WHAT YOU WILL DO:
Whatever appears in the entries must be given again exactly.

ENTRIES SHOWN:
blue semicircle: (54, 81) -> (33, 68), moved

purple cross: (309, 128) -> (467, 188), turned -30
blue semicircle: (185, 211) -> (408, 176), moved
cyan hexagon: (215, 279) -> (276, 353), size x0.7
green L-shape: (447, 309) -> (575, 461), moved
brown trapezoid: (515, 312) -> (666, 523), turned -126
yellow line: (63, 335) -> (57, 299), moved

ANSWER BELOW:
blue semicircle: (54, 81) -> (33, 68), moved

purple cross: (309, 128) -> (467, 188), turned -30
blue semicircle: (185, 211) -> (408, 176), moved
cyan hexagon: (215, 279) -> (276, 353), size x0.7
green L-shape: (447, 309) -> (575, 461), moved
brown trapezoid: (515, 312) -> (666, 523), turned -126
yellow line: (63, 335) -> (57, 299), moved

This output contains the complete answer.